**Exercise:**
Starting at the line that contains "purple square: (528, 1724)", transcribe each line exactly through the last line of the data. Include nothing else.

─── Records provided ───

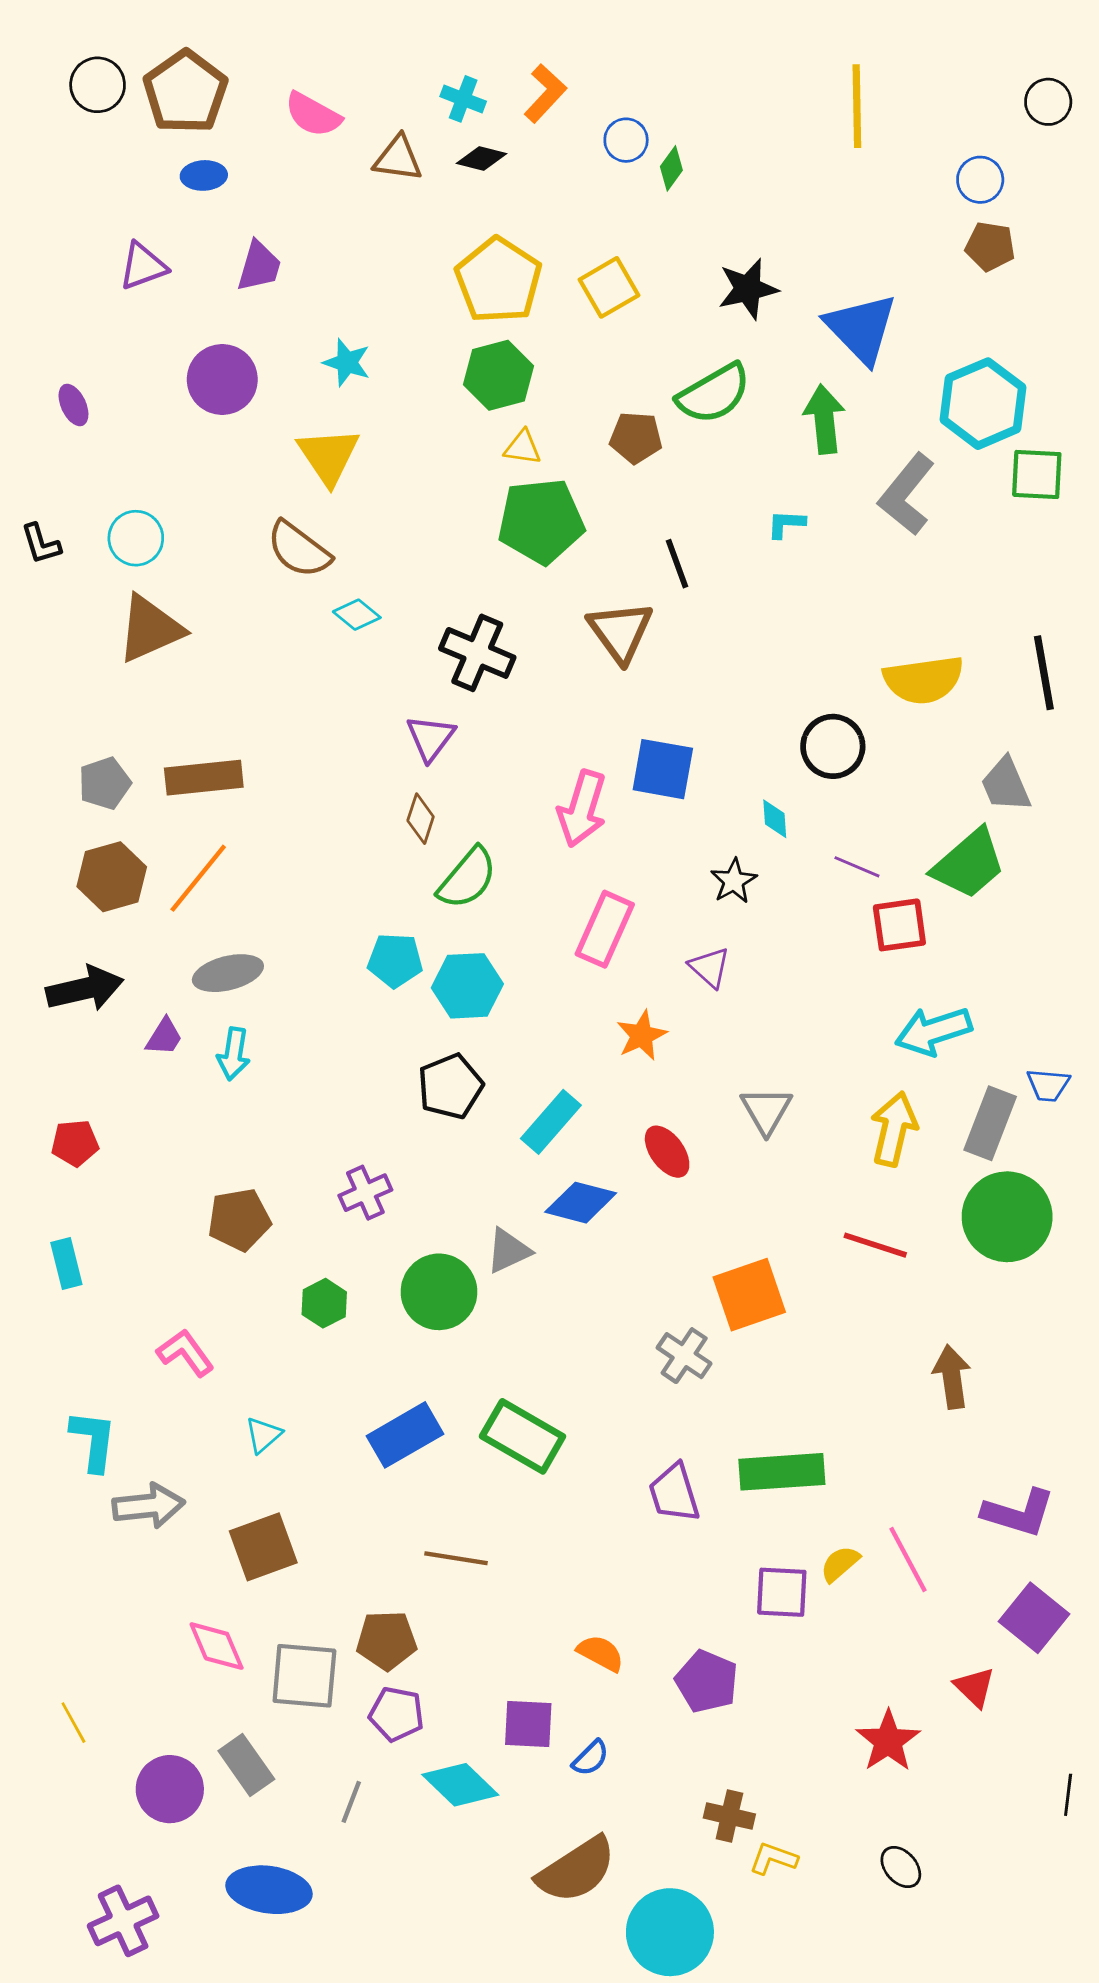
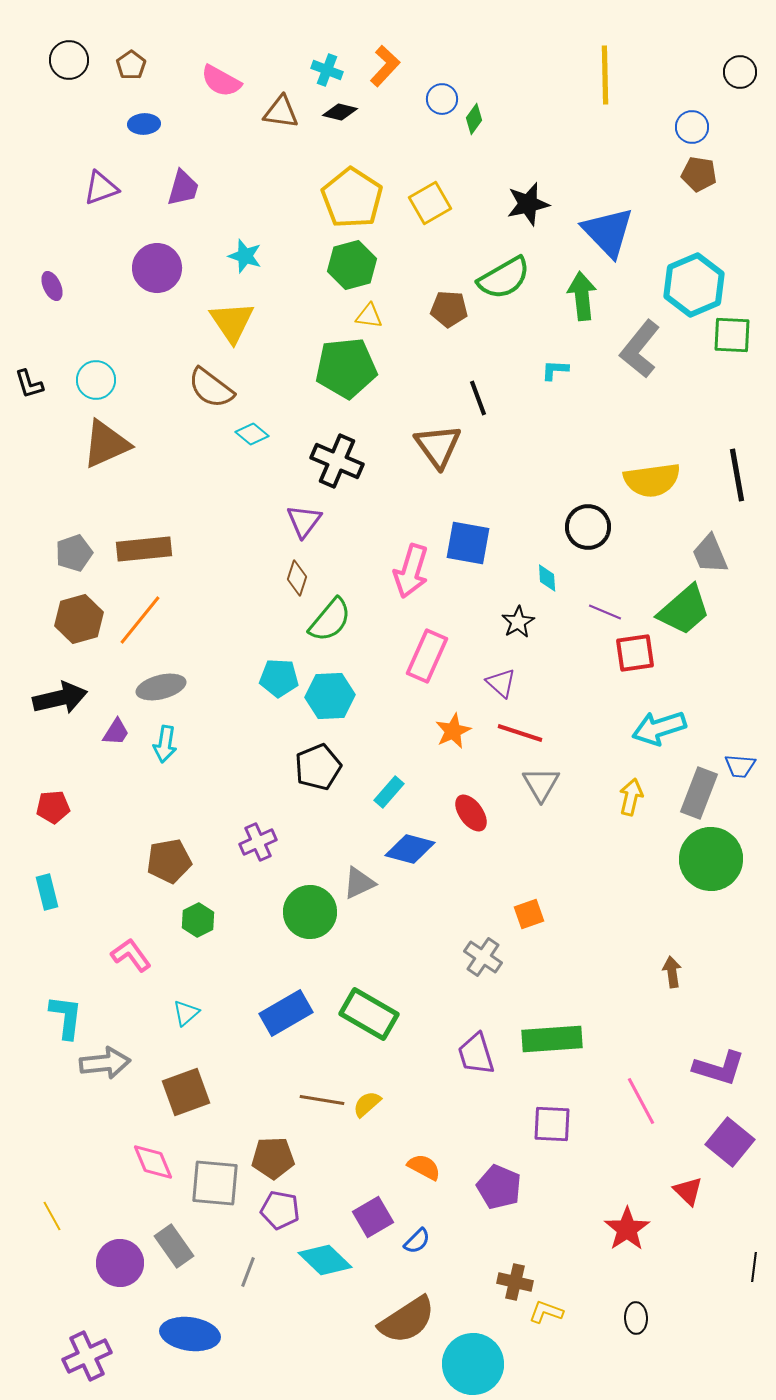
brown pentagon: (185, 92) -> (131, 65), size x0.5
green pentagon: (541, 521) -> (346, 368), moved
cyan rectangle: (551, 1122) -> (389, 792), size x0.7
yellow arrow: (894, 1129) -> (631, 797), size x0.7
red line: (875, 1245) -> (520, 733), moved
orange square: (749, 1295) -> (529, 914), size x0.6
green hexagon: (324, 1303) -> (198, 920), moved
brown arrow: (952, 1377) -> (672, 972), size x0.7
yellow semicircle: (840, 1564) -> (367, 1104), moved
purple square: (528, 1724) -> (373, 1217), turned -33
black ellipse: (901, 1867) -> (636, 1318), turned 40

───

**Solution:**
purple square: (528, 1724) -> (373, 1217), turned -33
black ellipse: (901, 1867) -> (636, 1318), turned 40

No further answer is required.